Raw data ▸
------------------------------------------------

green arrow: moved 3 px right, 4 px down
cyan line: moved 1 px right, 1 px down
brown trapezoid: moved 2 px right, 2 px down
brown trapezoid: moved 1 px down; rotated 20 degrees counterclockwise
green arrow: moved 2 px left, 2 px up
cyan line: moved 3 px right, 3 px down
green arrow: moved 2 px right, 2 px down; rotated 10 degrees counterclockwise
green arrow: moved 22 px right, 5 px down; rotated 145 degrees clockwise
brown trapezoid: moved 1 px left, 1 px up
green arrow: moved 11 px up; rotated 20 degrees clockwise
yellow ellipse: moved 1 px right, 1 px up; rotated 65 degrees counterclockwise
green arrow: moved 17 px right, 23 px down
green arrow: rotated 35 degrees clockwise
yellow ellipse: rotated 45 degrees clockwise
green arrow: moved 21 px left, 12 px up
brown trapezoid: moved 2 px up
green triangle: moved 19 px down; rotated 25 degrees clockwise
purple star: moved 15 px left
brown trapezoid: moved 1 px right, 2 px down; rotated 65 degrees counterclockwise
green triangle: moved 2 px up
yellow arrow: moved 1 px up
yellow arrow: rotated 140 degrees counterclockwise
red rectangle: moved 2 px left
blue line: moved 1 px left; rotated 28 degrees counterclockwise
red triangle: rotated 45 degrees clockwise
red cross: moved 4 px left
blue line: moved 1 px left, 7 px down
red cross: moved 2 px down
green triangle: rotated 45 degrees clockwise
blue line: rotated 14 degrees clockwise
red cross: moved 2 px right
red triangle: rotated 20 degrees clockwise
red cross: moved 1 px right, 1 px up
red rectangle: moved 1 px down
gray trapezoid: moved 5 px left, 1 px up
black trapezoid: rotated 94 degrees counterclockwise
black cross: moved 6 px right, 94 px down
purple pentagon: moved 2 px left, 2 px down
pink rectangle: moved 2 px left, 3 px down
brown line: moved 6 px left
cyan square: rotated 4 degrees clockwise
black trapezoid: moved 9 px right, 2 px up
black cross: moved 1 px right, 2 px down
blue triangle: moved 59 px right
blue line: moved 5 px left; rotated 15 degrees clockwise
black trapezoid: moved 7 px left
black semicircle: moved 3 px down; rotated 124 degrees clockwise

------------------------------------------------

Can you rewrite every item above as a JSON list of strings, with one string per line and blank lines left out?

Expected answer ▸
[
  "green arrow: moved 3 px right, 4 px down",
  "cyan line: moved 1 px right, 1 px down",
  "brown trapezoid: moved 2 px right, 2 px down",
  "brown trapezoid: moved 1 px down; rotated 20 degrees counterclockwise",
  "green arrow: moved 2 px left, 2 px up",
  "cyan line: moved 3 px right, 3 px down",
  "green arrow: moved 2 px right, 2 px down; rotated 10 degrees counterclockwise",
  "green arrow: moved 22 px right, 5 px down; rotated 145 degrees clockwise",
  "brown trapezoid: moved 1 px left, 1 px up",
  "green arrow: moved 11 px up; rotated 20 degrees clockwise",
  "yellow ellipse: moved 1 px right, 1 px up; rotated 65 degrees counterclockwise",
  "green arrow: moved 17 px right, 23 px down",
  "green arrow: rotated 35 degrees clockwise",
  "yellow ellipse: rotated 45 degrees clockwise",
  "green arrow: moved 21 px left, 12 px up",
  "brown trapezoid: moved 2 px up",
  "green triangle: moved 19 px down; rotated 25 degrees clockwise",
  "purple star: moved 15 px left",
  "brown trapezoid: moved 1 px right, 2 px down; rotated 65 degrees counterclockwise",
  "green triangle: moved 2 px up",
  "yellow arrow: moved 1 px up",
  "yellow arrow: rotated 140 degrees counterclockwise",
  "red rectangle: moved 2 px left",
  "blue line: moved 1 px left; rotated 28 degrees counterclockwise",
  "red triangle: rotated 45 degrees clockwise",
  "red cross: moved 4 px left",
  "blue line: moved 1 px left, 7 px down",
  "red cross: moved 2 px down",
  "green triangle: rotated 45 degrees clockwise",
  "blue line: rotated 14 degrees clockwise",
  "red cross: moved 2 px right",
  "red triangle: rotated 20 degrees clockwise",
  "red cross: moved 1 px right, 1 px up",
  "red rectangle: moved 1 px down",
  "gray trapezoid: moved 5 px left, 1 px up",
  "black trapezoid: rotated 94 degrees counterclockwise",
  "black cross: moved 6 px right, 94 px down",
  "purple pentagon: moved 2 px left, 2 px down",
  "pink rectangle: moved 2 px left, 3 px down",
  "brown line: moved 6 px left",
  "cyan square: rotated 4 degrees clockwise",
  "black trapezoid: moved 9 px right, 2 px up",
  "black cross: moved 1 px right, 2 px down",
  "blue triangle: moved 59 px right",
  "blue line: moved 5 px left; rotated 15 degrees clockwise",
  "black trapezoid: moved 7 px left",
  "black semicircle: moved 3 px down; rotated 124 degrees clockwise"
]